GIVEN TASK =>
Swap "kennel" for "doghouse" in the stretch of data from the line that contains "For each provided word, return its midpoint in (X, Y)" through the line that contains "Zoltan (335, 1129)", and give back only those lines, with nothing else changed.

--- Begin ---

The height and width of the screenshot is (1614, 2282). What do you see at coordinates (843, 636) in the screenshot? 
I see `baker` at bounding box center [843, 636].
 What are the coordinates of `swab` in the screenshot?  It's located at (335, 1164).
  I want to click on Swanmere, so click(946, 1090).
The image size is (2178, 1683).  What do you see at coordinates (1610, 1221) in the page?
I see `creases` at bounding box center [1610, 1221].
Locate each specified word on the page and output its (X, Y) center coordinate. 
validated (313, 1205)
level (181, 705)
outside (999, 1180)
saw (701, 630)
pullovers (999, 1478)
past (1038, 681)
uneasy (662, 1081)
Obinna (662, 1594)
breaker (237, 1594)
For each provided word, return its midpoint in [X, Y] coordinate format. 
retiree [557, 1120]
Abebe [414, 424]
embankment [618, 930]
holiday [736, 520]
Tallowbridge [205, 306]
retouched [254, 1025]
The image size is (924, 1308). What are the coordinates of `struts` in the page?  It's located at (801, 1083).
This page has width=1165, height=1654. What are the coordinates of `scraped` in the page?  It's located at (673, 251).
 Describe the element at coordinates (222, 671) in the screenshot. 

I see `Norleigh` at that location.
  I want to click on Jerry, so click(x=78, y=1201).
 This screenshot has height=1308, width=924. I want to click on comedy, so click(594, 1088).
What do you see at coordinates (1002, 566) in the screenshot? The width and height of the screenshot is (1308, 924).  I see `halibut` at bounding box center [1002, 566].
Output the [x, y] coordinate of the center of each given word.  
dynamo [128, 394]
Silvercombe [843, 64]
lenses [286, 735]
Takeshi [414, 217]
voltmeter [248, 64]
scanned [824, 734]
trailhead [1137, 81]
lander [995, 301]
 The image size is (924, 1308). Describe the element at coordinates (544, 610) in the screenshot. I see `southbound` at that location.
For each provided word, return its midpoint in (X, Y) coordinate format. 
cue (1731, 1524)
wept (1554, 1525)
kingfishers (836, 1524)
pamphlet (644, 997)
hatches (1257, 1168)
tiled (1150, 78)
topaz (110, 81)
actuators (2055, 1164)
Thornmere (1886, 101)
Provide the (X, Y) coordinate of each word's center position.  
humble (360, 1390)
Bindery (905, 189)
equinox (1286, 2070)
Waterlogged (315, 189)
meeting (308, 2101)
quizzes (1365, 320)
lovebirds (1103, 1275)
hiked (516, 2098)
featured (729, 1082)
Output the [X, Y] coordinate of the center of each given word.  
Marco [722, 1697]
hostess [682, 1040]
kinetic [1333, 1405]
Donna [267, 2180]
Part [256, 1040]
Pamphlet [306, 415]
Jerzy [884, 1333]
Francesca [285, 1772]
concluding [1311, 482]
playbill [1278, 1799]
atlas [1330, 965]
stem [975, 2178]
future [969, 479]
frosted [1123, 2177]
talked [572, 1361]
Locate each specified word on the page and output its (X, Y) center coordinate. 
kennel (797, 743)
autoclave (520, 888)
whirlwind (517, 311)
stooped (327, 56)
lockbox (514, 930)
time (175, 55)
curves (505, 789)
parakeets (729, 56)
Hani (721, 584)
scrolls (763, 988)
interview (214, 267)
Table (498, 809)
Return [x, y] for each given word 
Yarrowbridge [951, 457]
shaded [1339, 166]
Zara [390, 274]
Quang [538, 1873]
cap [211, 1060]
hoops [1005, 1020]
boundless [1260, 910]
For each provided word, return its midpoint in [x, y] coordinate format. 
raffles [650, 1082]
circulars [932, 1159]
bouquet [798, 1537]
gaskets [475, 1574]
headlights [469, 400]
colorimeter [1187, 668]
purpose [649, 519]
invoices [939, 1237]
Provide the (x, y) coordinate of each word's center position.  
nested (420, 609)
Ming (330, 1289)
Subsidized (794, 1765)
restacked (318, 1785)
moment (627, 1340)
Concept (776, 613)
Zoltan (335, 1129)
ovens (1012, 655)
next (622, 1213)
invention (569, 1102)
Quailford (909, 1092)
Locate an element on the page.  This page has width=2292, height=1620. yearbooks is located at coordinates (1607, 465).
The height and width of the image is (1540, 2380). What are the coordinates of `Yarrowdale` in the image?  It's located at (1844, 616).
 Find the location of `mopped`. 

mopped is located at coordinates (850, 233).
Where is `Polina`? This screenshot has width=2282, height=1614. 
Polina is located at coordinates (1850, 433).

--- End ---

RESPONSE FOR THIS EXERCISE =>
For each provided word, return its midpoint in (X, Y) coordinate format. 
cue (1731, 1524)
wept (1554, 1525)
kingfishers (836, 1524)
pamphlet (644, 997)
hatches (1257, 1168)
tiled (1150, 78)
topaz (110, 81)
actuators (2055, 1164)
Thornmere (1886, 101)
Provide the (X, Y) coordinate of each word's center position.  
humble (360, 1390)
Bindery (905, 189)
equinox (1286, 2070)
Waterlogged (315, 189)
meeting (308, 2101)
quizzes (1365, 320)
lovebirds (1103, 1275)
hiked (516, 2098)
featured (729, 1082)
Output the [X, Y] coordinate of the center of each given word.  
Marco [722, 1697]
hostess [682, 1040]
kinetic [1333, 1405]
Donna [267, 2180]
Part [256, 1040]
Pamphlet [306, 415]
Jerzy [884, 1333]
Francesca [285, 1772]
concluding [1311, 482]
playbill [1278, 1799]
atlas [1330, 965]
stem [975, 2178]
future [969, 479]
frosted [1123, 2177]
talked [572, 1361]
Locate each specified word on the page and output its (X, Y) center coordinate. 
doghouse (797, 743)
autoclave (520, 888)
whirlwind (517, 311)
stooped (327, 56)
lockbox (514, 930)
time (175, 55)
curves (505, 789)
parakeets (729, 56)
Hani (721, 584)
scrolls (763, 988)
interview (214, 267)
Table (498, 809)
Return [x, y] for each given word 
Yarrowbridge [951, 457]
shaded [1339, 166]
Zara [390, 274]
Quang [538, 1873]
cap [211, 1060]
hoops [1005, 1020]
boundless [1260, 910]
For each provided word, return its midpoint in [x, y] coordinate format. 
raffles [650, 1082]
circulars [932, 1159]
bouquet [798, 1537]
gaskets [475, 1574]
headlights [469, 400]
colorimeter [1187, 668]
purpose [649, 519]
invoices [939, 1237]
Provide the (x, y) coordinate of each word's center position.  
nested (420, 609)
Ming (330, 1289)
Subsidized (794, 1765)
restacked (318, 1785)
moment (627, 1340)
Concept (776, 613)
Zoltan (335, 1129)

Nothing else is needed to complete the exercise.